Task objective -
Starting at the line that contains "110 271 148]", write out every line to the end of the records below exactly, and leave out the pictures.

---------- Exercise input ----------

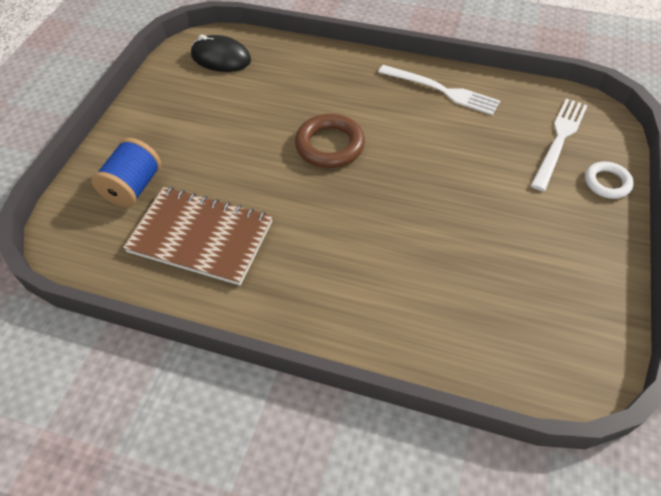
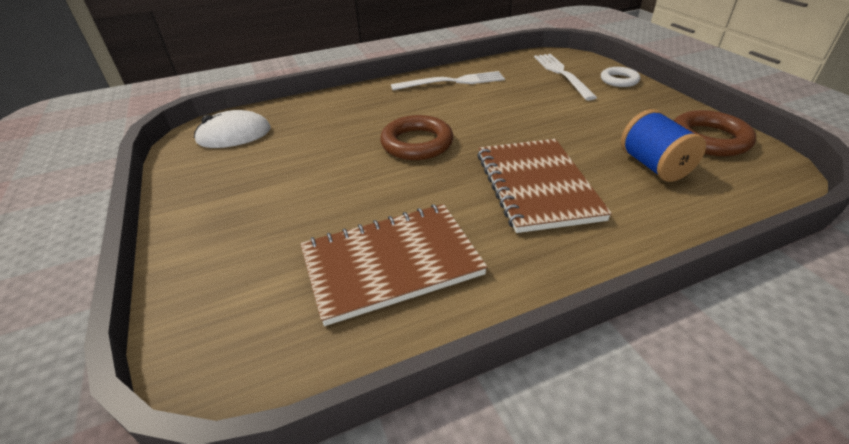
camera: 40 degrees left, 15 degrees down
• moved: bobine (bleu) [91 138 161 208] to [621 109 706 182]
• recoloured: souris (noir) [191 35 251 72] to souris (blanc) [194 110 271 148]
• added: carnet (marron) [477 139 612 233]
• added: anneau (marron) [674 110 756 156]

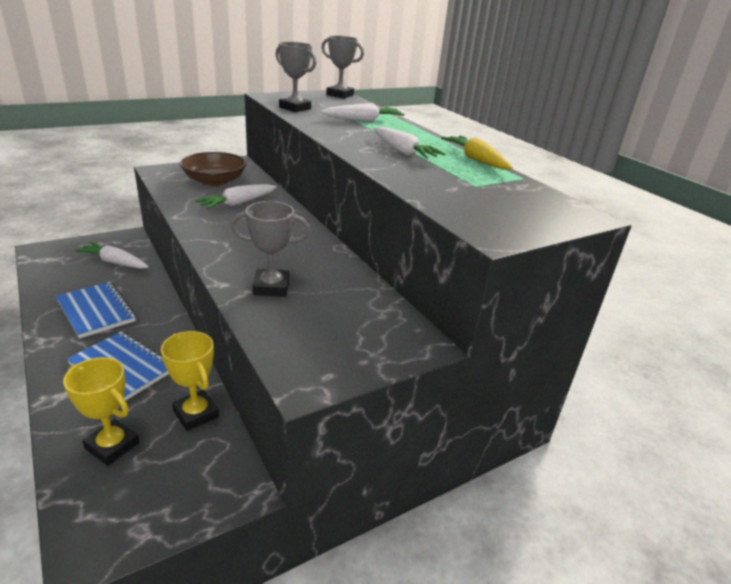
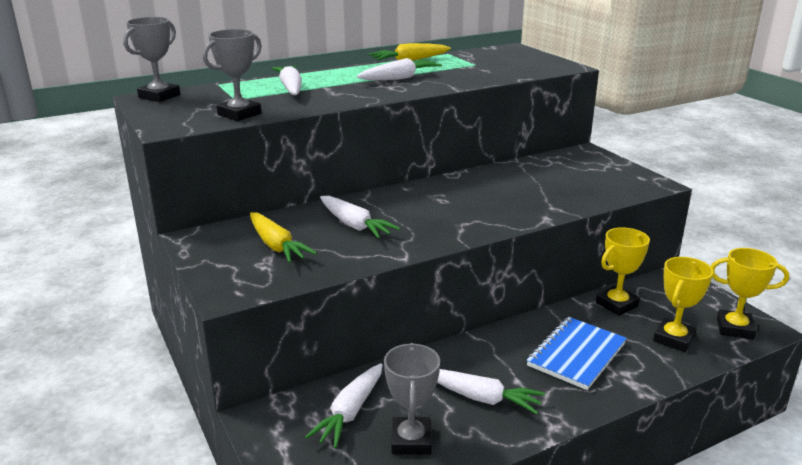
camera: 85 degrees left, 5 degrees down
• replaced: carnet (bleu) [56 282 136 339] to carotte (blanc) [437 369 545 414]
• replaced: bol (marron) [180 152 246 186] to carotte (jaune) [250 212 317 263]
• moved: trophée (gris) [231 201 310 296] to [384 343 440 455]
• added: trophée (jaune) [711 248 789 340]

----------

Response to this task -
• recoloured: souris (noir) [191 35 251 72] to souris (blanc) [194 110 271 148]
• added: carnet (marron) [477 139 612 233]
• added: anneau (marron) [674 110 756 156]

camera: 85 degrees left, 5 degrees down
• replaced: carnet (bleu) [56 282 136 339] to carotte (blanc) [437 369 545 414]
• replaced: bol (marron) [180 152 246 186] to carotte (jaune) [250 212 317 263]
• moved: trophée (gris) [231 201 310 296] to [384 343 440 455]
• added: trophée (jaune) [711 248 789 340]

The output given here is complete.